(Records from a data source)
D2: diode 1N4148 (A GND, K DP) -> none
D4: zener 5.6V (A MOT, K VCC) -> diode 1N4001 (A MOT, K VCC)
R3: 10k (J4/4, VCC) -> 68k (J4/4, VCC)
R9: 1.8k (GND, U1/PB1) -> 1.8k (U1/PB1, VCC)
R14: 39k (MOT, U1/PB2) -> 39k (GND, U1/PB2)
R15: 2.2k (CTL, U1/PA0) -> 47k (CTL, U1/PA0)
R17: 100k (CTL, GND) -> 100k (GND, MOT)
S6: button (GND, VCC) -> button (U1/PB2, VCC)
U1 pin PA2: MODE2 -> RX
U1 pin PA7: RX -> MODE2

**Exercise:**
From the line containing "S6: button (GND, VCC) -> button (U1/PB2, VCC)" down to the last line of the records above, print every line exactly, with both ends kept.

**Solution to the problem:**
S6: button (GND, VCC) -> button (U1/PB2, VCC)
U1 pin PA2: MODE2 -> RX
U1 pin PA7: RX -> MODE2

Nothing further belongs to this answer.